TASK DIRECTIONS: Once the pictures are removed, output the remaining entries exactly as given.

----- SOURCE MATERIAL

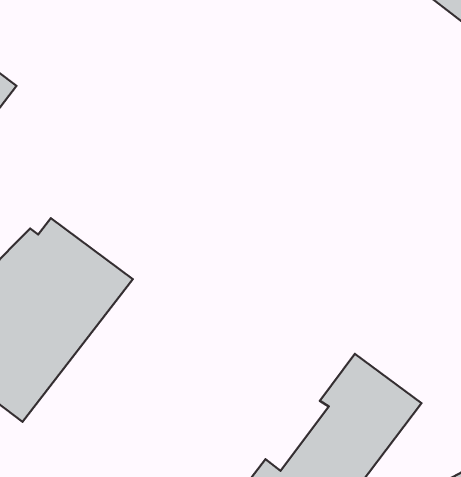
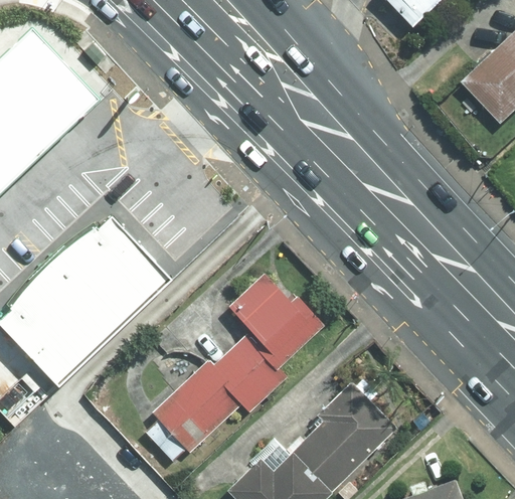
building: none -> [154,264,323,452]

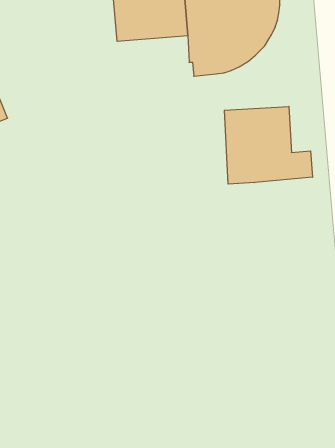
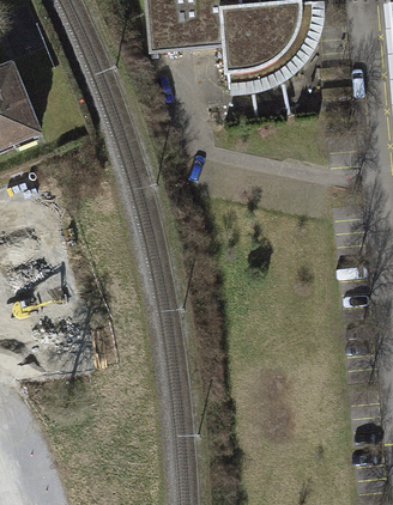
building: [224,106,313,184] -> none

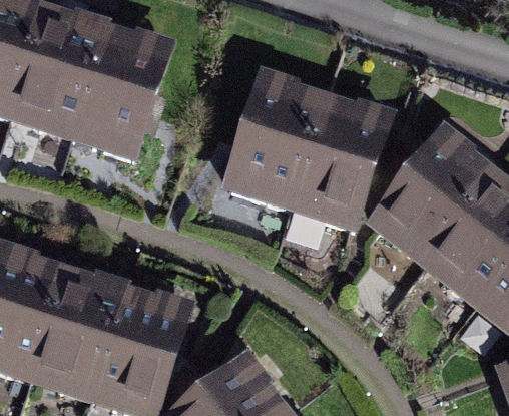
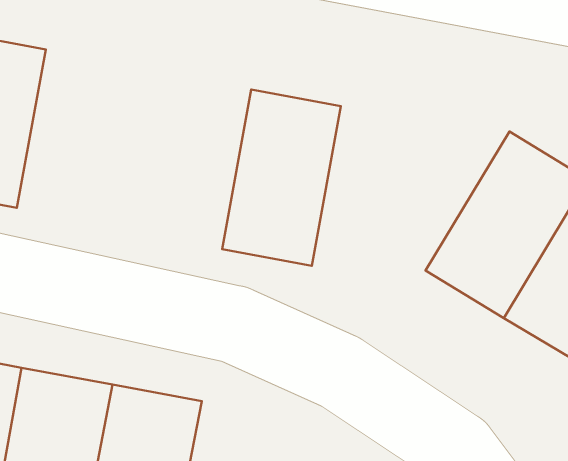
building: [70,42,170,177] -> none
building: [285,109,386,245] -> none

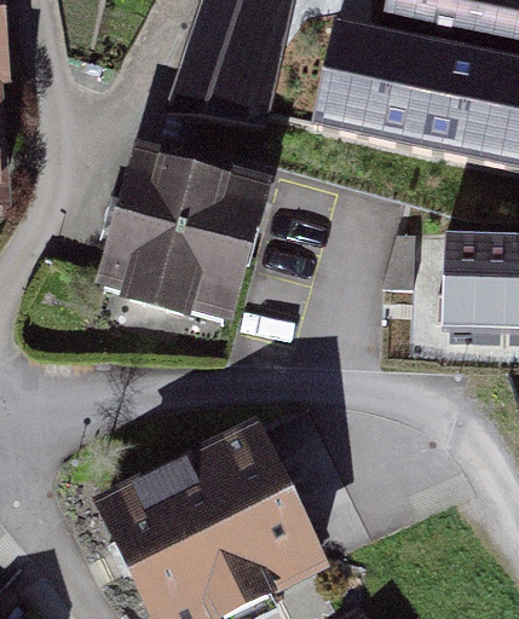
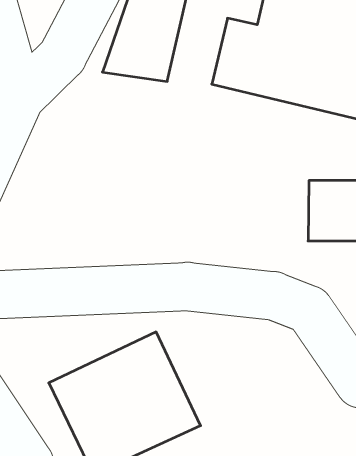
building: [111,154,265,322] -> none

----------

THE ANSWER:
building: none -> [154,264,323,452]

building: [224,106,313,184] -> none

building: [70,42,170,177] -> none
building: [285,109,386,245] -> none

building: [111,154,265,322] -> none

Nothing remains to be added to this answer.